• [Supplied records]

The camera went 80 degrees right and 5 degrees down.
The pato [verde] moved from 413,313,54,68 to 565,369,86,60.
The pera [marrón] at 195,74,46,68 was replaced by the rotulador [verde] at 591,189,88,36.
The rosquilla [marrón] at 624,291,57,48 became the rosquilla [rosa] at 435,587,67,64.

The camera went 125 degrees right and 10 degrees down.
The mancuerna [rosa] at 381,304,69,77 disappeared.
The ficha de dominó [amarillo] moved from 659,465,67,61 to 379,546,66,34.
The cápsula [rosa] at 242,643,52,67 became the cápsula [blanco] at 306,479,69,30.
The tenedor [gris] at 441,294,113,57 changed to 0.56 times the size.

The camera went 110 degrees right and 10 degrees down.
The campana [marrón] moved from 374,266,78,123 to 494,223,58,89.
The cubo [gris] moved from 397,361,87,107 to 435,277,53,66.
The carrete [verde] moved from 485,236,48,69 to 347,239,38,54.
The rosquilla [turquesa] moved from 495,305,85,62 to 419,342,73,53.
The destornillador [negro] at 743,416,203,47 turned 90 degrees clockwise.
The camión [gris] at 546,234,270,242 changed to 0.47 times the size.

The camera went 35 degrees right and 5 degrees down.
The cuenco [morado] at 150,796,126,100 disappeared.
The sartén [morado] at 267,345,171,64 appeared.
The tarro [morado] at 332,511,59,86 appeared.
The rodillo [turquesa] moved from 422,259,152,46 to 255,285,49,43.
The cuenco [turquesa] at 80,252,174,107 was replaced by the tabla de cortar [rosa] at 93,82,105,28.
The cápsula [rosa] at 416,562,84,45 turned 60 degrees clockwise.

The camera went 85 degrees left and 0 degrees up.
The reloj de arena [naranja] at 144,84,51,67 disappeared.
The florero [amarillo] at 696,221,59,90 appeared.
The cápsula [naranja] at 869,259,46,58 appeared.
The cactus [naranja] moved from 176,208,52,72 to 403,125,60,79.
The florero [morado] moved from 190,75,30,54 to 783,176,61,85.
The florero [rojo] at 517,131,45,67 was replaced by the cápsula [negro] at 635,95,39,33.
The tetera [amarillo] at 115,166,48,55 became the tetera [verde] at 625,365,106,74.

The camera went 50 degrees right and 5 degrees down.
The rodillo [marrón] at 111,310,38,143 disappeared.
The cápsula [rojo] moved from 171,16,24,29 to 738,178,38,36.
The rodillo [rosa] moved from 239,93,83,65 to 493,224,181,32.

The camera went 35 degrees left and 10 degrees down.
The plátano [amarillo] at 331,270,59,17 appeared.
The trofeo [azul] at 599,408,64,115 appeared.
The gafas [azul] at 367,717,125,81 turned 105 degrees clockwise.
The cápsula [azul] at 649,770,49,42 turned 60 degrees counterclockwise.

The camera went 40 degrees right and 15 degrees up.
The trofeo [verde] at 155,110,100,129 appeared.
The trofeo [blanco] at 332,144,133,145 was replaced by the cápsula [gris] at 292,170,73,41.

• [Exercise]
Transcribe the entries above so that nothing in them differs from the original.

• [Solved exercise]
The camera went 80 degrees right and 5 degrees down.
The pato [verde] moved from 413,313,54,68 to 565,369,86,60.
The pera [marrón] at 195,74,46,68 was replaced by the rotulador [verde] at 591,189,88,36.
The rosquilla [marrón] at 624,291,57,48 became the rosquilla [rosa] at 435,587,67,64.

The camera went 125 degrees right and 10 degrees down.
The mancuerna [rosa] at 381,304,69,77 disappeared.
The ficha de dominó [amarillo] moved from 659,465,67,61 to 379,546,66,34.
The cápsula [rosa] at 242,643,52,67 became the cápsula [blanco] at 306,479,69,30.
The tenedor [gris] at 441,294,113,57 changed to 0.56 times the size.

The camera went 110 degrees right and 10 degrees down.
The campana [marrón] moved from 374,266,78,123 to 494,223,58,89.
The cubo [gris] moved from 397,361,87,107 to 435,277,53,66.
The carrete [verde] moved from 485,236,48,69 to 347,239,38,54.
The rosquilla [turquesa] moved from 495,305,85,62 to 419,342,73,53.
The destornillador [negro] at 743,416,203,47 turned 90 degrees clockwise.
The camión [gris] at 546,234,270,242 changed to 0.47 times the size.

The camera went 35 degrees right and 5 degrees down.
The cuenco [morado] at 150,796,126,100 disappeared.
The sartén [morado] at 267,345,171,64 appeared.
The tarro [morado] at 332,511,59,86 appeared.
The rodillo [turquesa] moved from 422,259,152,46 to 255,285,49,43.
The cuenco [turquesa] at 80,252,174,107 was replaced by the tabla de cortar [rosa] at 93,82,105,28.
The cápsula [rosa] at 416,562,84,45 turned 60 degrees clockwise.

The camera went 85 degrees left and 0 degrees up.
The reloj de arena [naranja] at 144,84,51,67 disappeared.
The florero [amarillo] at 696,221,59,90 appeared.
The cápsula [naranja] at 869,259,46,58 appeared.
The cactus [naranja] moved from 176,208,52,72 to 403,125,60,79.
The florero [morado] moved from 190,75,30,54 to 783,176,61,85.
The florero [rojo] at 517,131,45,67 was replaced by the cápsula [negro] at 635,95,39,33.
The tetera [amarillo] at 115,166,48,55 became the tetera [verde] at 625,365,106,74.

The camera went 50 degrees right and 5 degrees down.
The rodillo [marrón] at 111,310,38,143 disappeared.
The cápsula [rojo] moved from 171,16,24,29 to 738,178,38,36.
The rodillo [rosa] moved from 239,93,83,65 to 493,224,181,32.

The camera went 35 degrees left and 10 degrees down.
The plátano [amarillo] at 331,270,59,17 appeared.
The trofeo [azul] at 599,408,64,115 appeared.
The gafas [azul] at 367,717,125,81 turned 105 degrees clockwise.
The cápsula [azul] at 649,770,49,42 turned 60 degrees counterclockwise.

The camera went 40 degrees right and 15 degrees up.
The trofeo [verde] at 155,110,100,129 appeared.
The trofeo [blanco] at 332,144,133,145 was replaced by the cápsula [gris] at 292,170,73,41.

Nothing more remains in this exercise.